*Exercise*
Out of the lines below, please list those that hold the string "canette".

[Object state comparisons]
※

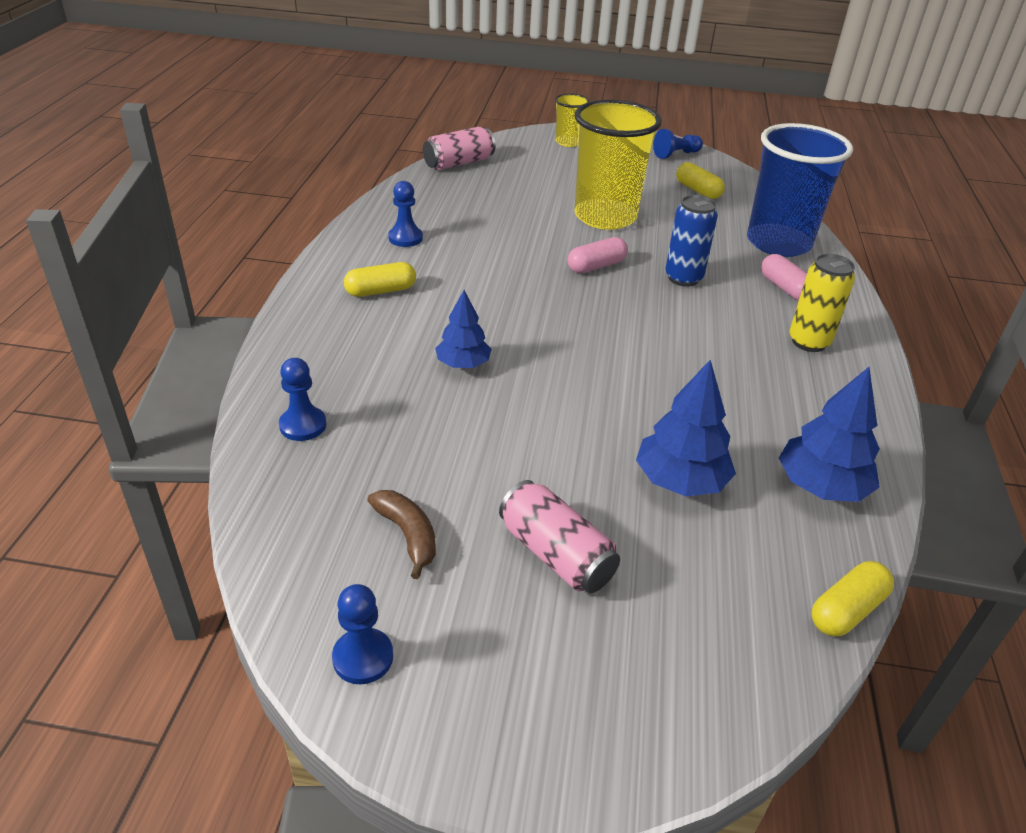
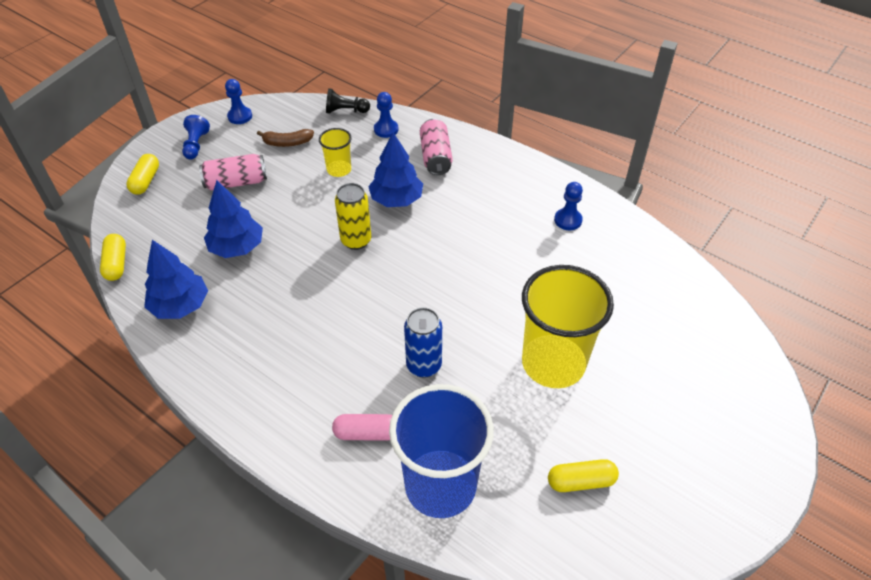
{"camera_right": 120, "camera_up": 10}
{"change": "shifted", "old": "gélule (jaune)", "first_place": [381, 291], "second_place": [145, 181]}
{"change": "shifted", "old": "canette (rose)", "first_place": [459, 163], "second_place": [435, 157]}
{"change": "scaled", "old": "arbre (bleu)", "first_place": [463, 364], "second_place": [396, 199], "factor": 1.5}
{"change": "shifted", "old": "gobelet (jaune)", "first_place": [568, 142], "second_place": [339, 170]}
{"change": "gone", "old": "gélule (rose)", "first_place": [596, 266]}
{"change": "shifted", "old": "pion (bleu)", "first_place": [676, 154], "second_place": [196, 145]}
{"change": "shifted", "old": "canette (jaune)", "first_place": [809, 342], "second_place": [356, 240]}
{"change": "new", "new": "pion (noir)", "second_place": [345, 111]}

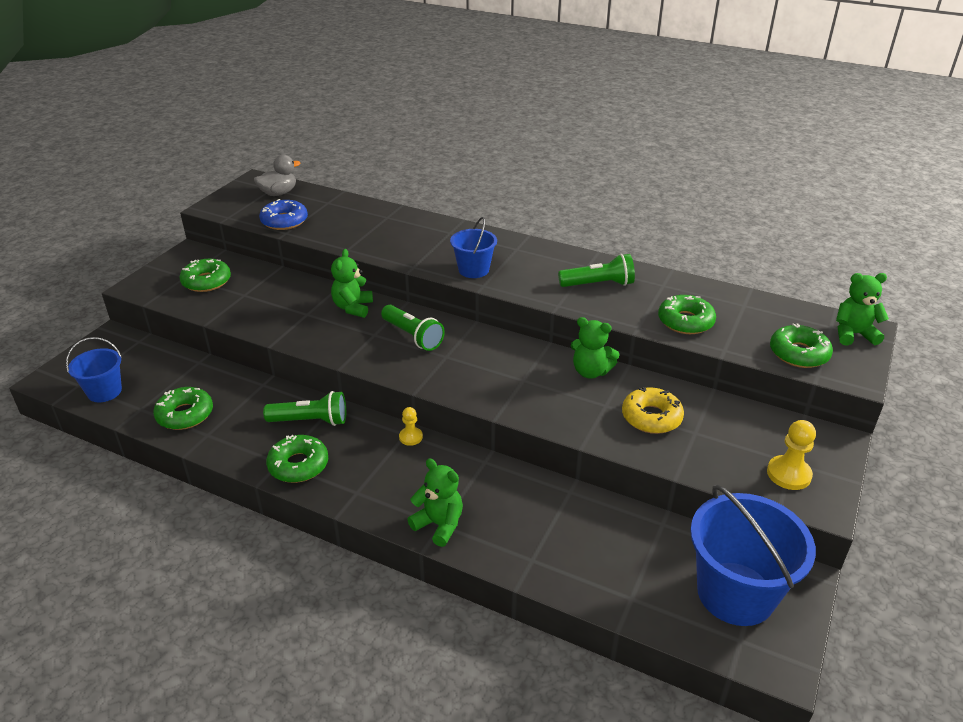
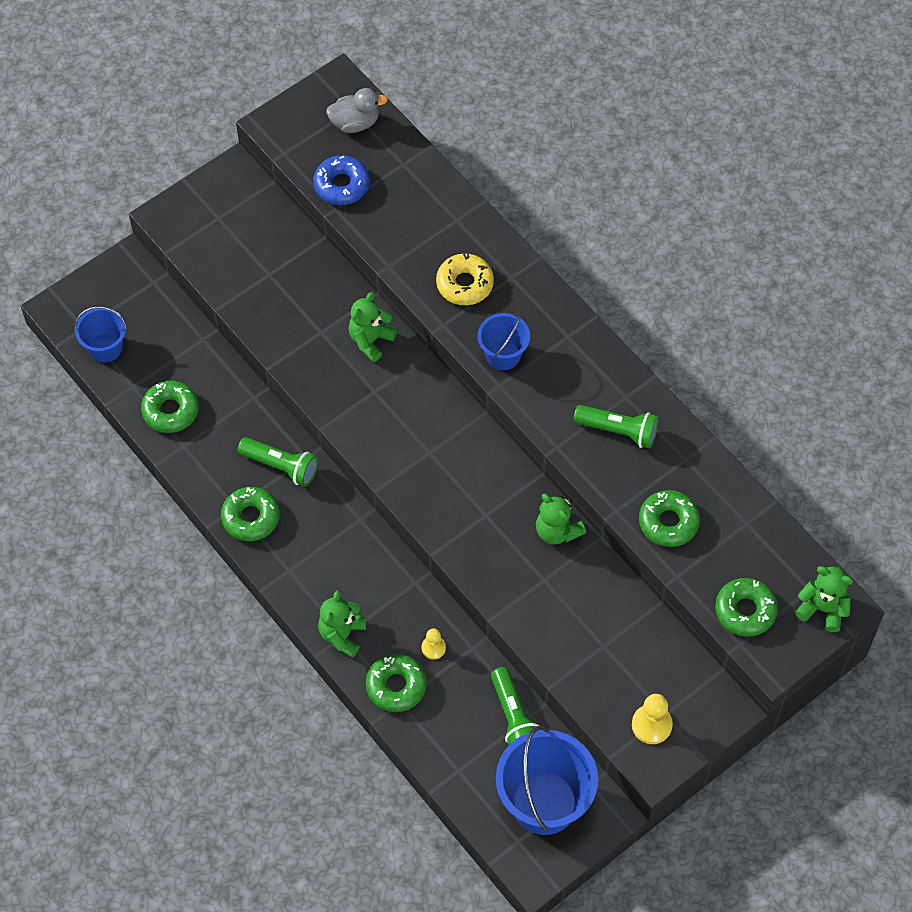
{"camera_right": 25, "camera_up": 25}
{"change": "shifted", "old": "beignet (vert)", "first_place": [206, 281], "second_place": [396, 686]}
{"change": "shifted", "old": "lampe de poche (vert)", "first_place": [413, 336], "second_place": [514, 716]}
{"change": "shifted", "old": "pion (jaune)", "first_place": [410, 437], "second_place": [433, 648]}
{"change": "rotated", "old": "ours en peluche (vert)", "first_place": [439, 525], "second_place": [342, 634], "degrees": -135}
{"change": "shifted", "old": "beignet (jaune)", "first_place": [651, 417], "second_place": [464, 284]}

※

*Exercise response*
{"change": "shifted", "old": "canette (rose)", "first_place": [459, 163], "second_place": [435, 157]}
{"change": "shifted", "old": "canette (jaune)", "first_place": [809, 342], "second_place": [356, 240]}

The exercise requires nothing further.